If a line below contains the string "this", return that line.

SUPPLIED ENTRIES:

* * * * * * *

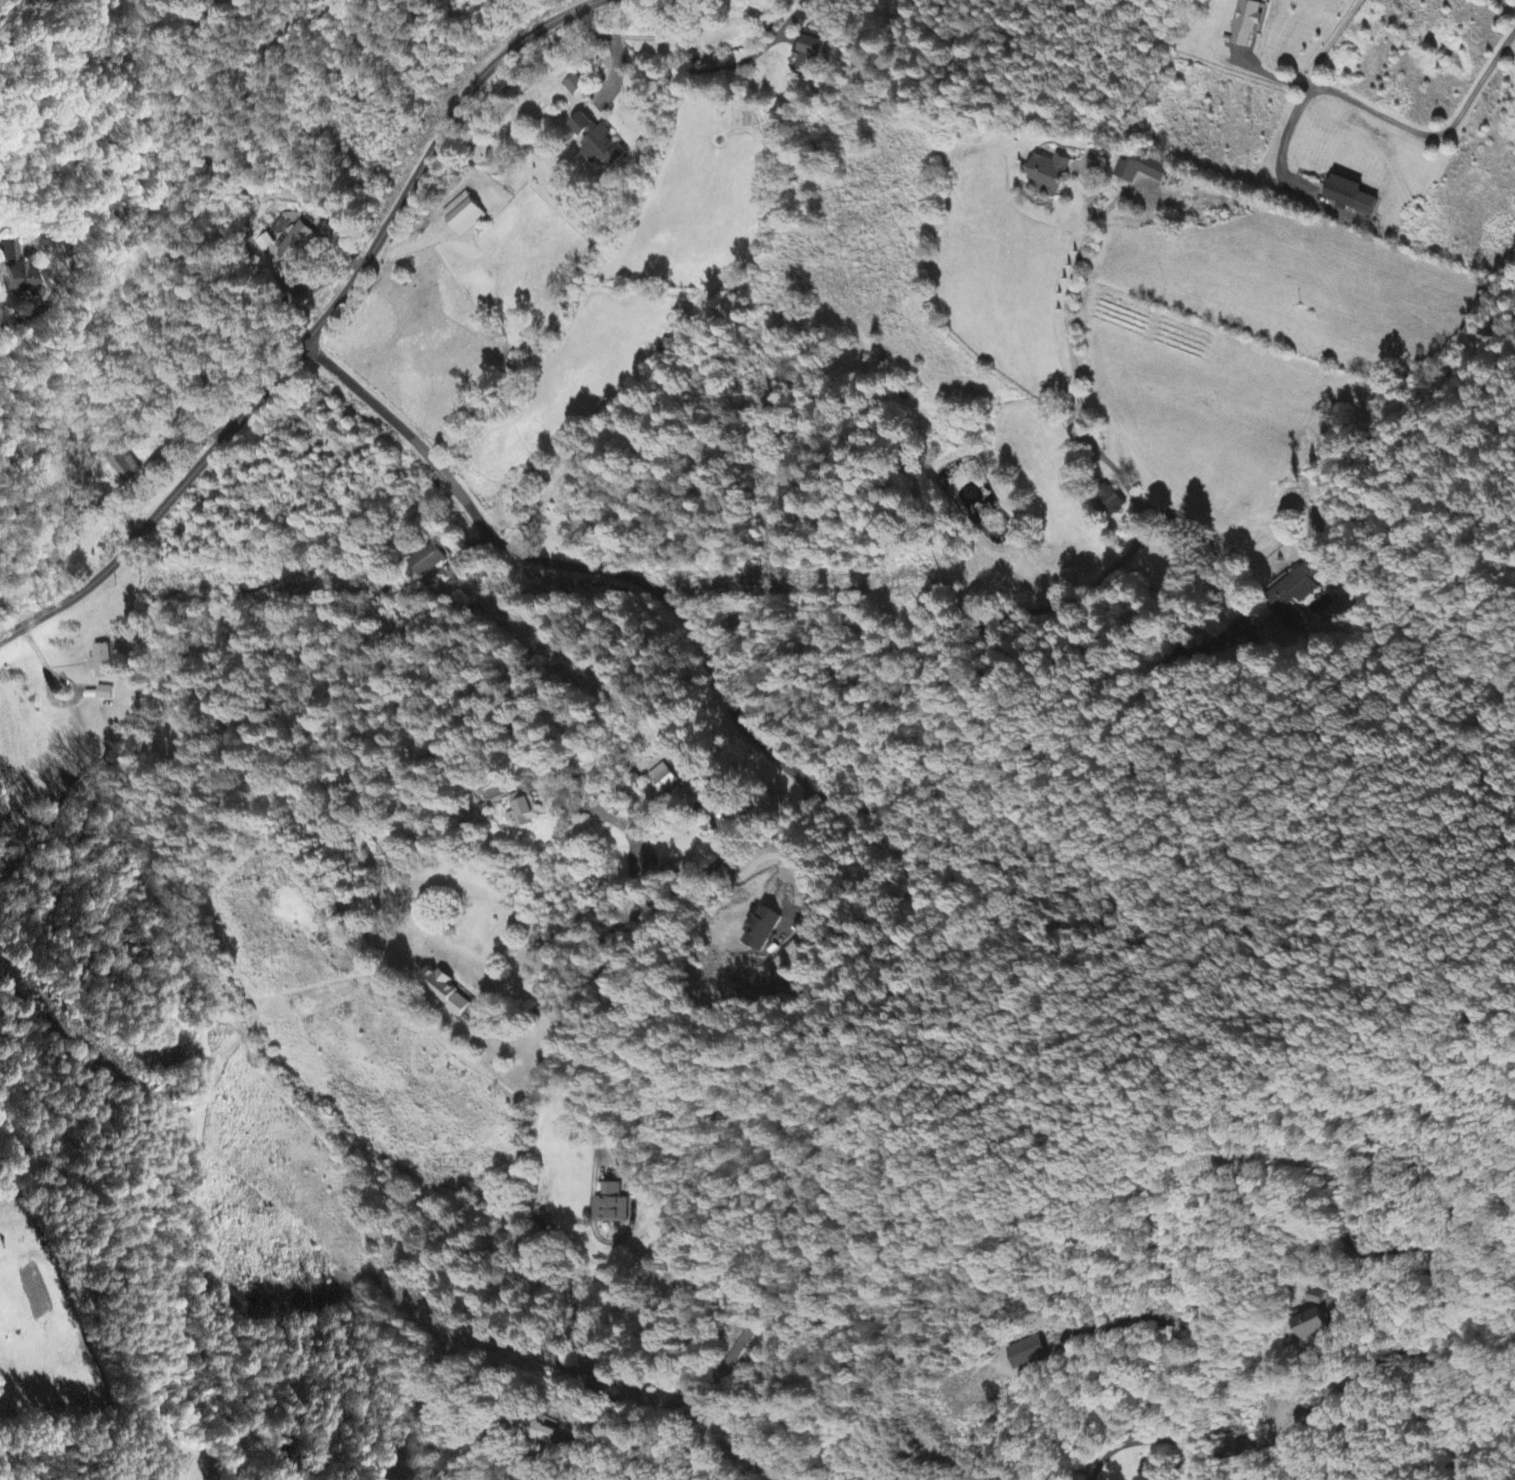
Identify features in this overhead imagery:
park: (221, 5)
building: (806, 8)
building: (1246, 25)
road: (1331, 40)
building: (809, 54)
building: (573, 85)
road: (1435, 134)
building: (597, 144)
building: (1141, 170)
building: (1049, 175)
building: (1351, 198)
building: (463, 216)
building: (277, 226)
building: (263, 243)
building: (295, 245)
building: (17, 272)
road: (313, 329)
road: (391, 418)
building: (123, 465)
building: (1109, 502)
building: (987, 511)
building: (426, 562)
building: (1294, 594)
road: (672, 603)
building: (100, 662)
road: (950, 673)
building: (103, 694)
building: (665, 779)
building: (523, 810)
road: (655, 838)
building: (761, 929)
road: (577, 973)
building: (442, 991)
road: (587, 1026)
building: (611, 1206)
building: (1318, 1298)
road: (1447, 1302)
building: (1314, 1325)
building: (745, 1350)
building: (1028, 1353)
road: (655, 1413)
building: (542, 1431)
road: (1111, 1449)

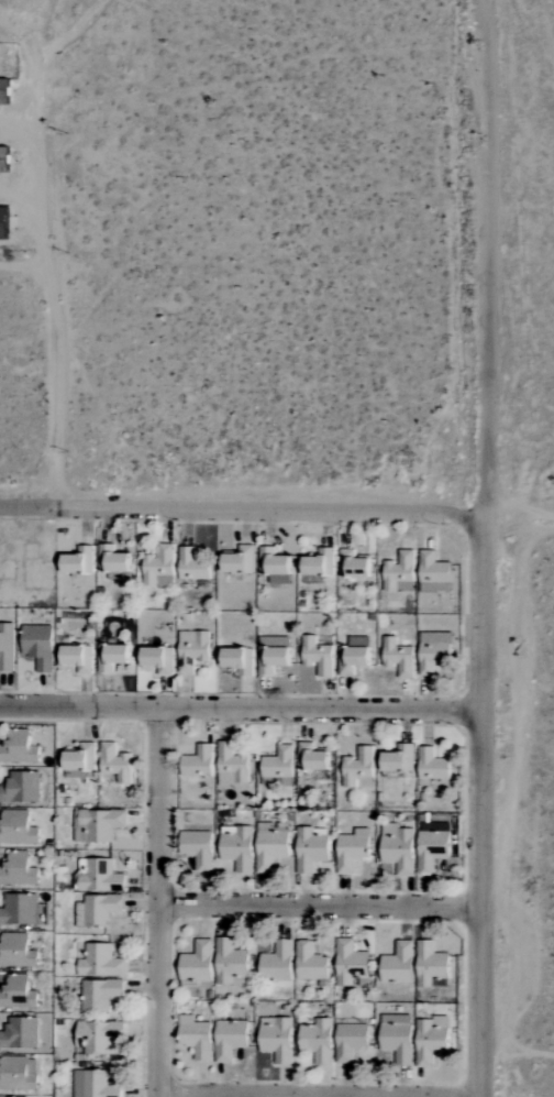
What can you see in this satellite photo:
building: (4, 92)
building: (4, 160)
building: (3, 222)
road: (481, 255)
road: (43, 290)
road: (242, 510)
road: (519, 511)
building: (112, 559)
building: (78, 560)
building: (239, 560)
building: (319, 562)
building: (355, 564)
building: (192, 565)
building: (274, 565)
building: (159, 567)
building: (433, 568)
building: (400, 572)
building: (38, 645)
building: (6, 646)
building: (192, 650)
building: (433, 651)
building: (354, 655)
building: (112, 656)
building: (318, 656)
building: (78, 657)
building: (398, 657)
building: (158, 659)
building: (238, 659)
road: (241, 706)
building: (18, 748)
building: (80, 757)
building: (312, 757)
building: (398, 758)
building: (198, 762)
building: (115, 763)
building: (432, 764)
building: (231, 765)
building: (357, 766)
building: (278, 767)
building: (21, 787)
road: (483, 803)
building: (97, 824)
building: (17, 828)
building: (237, 847)
building: (197, 848)
building: (271, 848)
building: (398, 848)
building: (310, 849)
building: (351, 850)
building: (19, 869)
road: (162, 901)
road: (322, 907)
building: (19, 909)
building: (98, 909)
building: (16, 951)
building: (99, 961)
building: (197, 962)
building: (229, 962)
building: (278, 962)
building: (310, 962)
building: (350, 962)
building: (398, 963)
building: (430, 964)
building: (17, 993)
building: (99, 994)
building: (20, 1033)
building: (97, 1035)
building: (196, 1037)
building: (397, 1038)
building: (229, 1039)
building: (277, 1039)
building: (317, 1040)
building: (350, 1041)
building: (430, 1043)
building: (18, 1073)
building: (93, 1085)
road: (322, 1095)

* * * * * * *

TASK SOLUTION:
Identify features in this overhead imagery:
What can you see in this satellite photo:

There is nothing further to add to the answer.